(Given data):

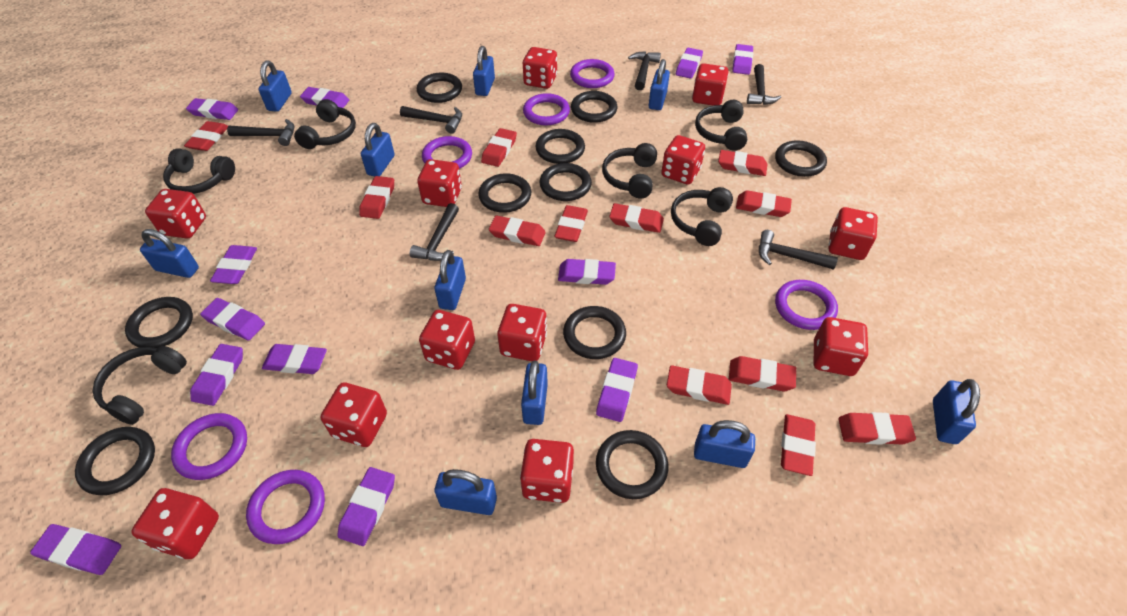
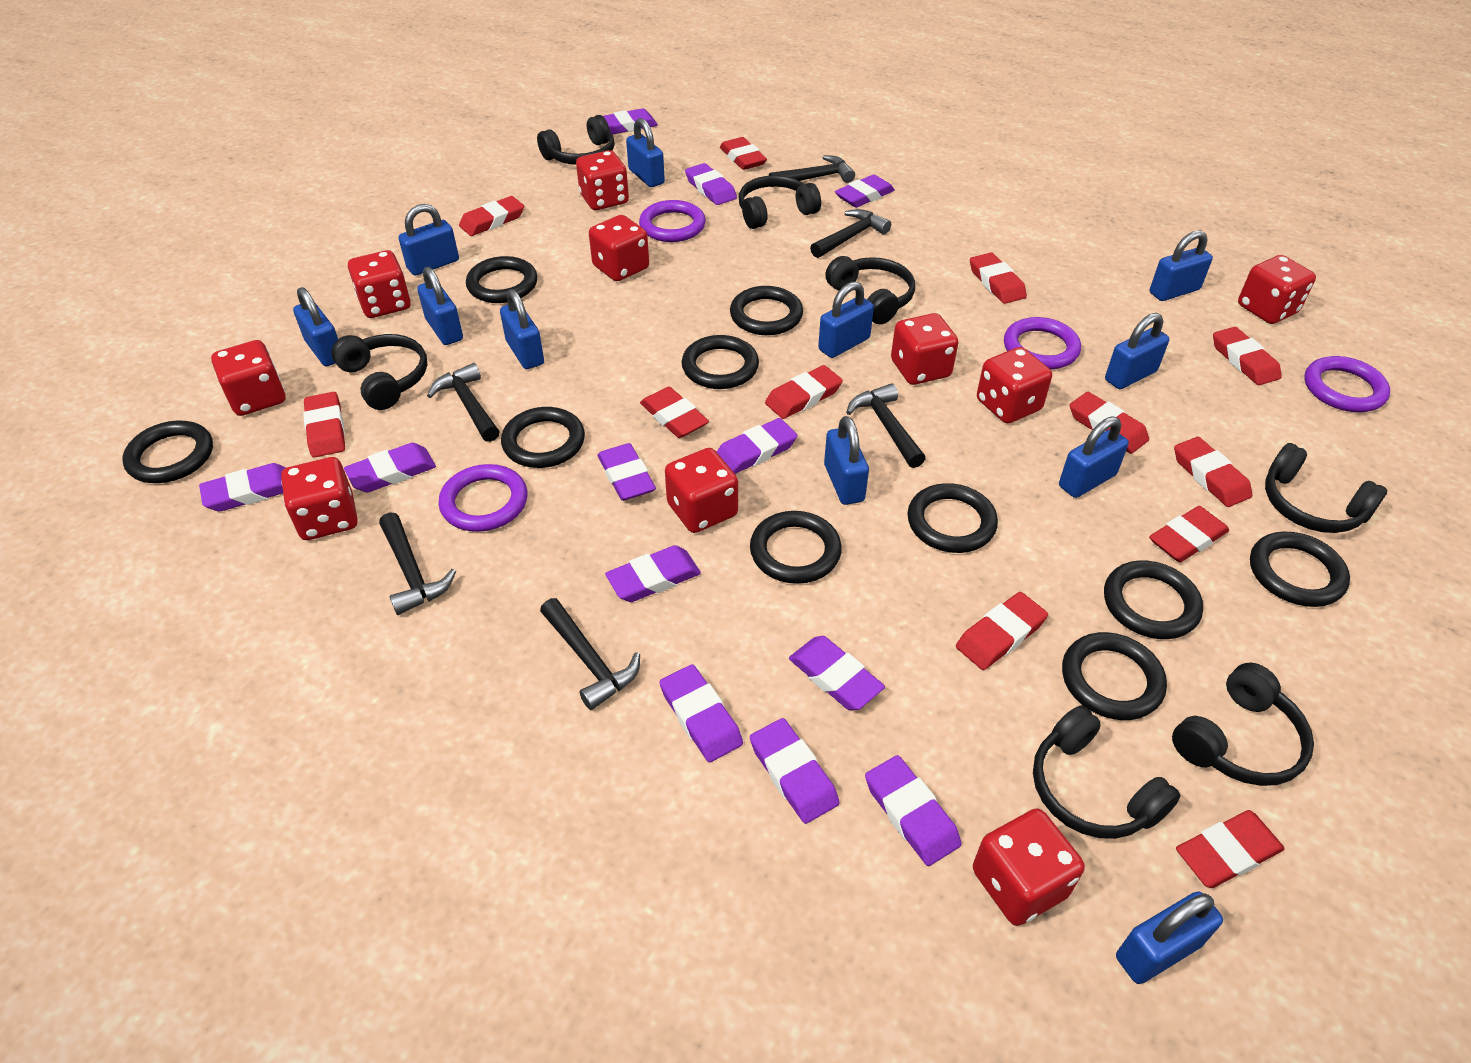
black headphones: 6 -> 7
blue padlock: 10 -> 11
purple ring: 6 -> 4
red dice: 12 -> 10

(Exercise aim):
Nothing but the text is wanted: repeat the data above exactly, without its images.

(Solution to this task):
black headphones: 6 -> 7
blue padlock: 10 -> 11
purple ring: 6 -> 4
red dice: 12 -> 10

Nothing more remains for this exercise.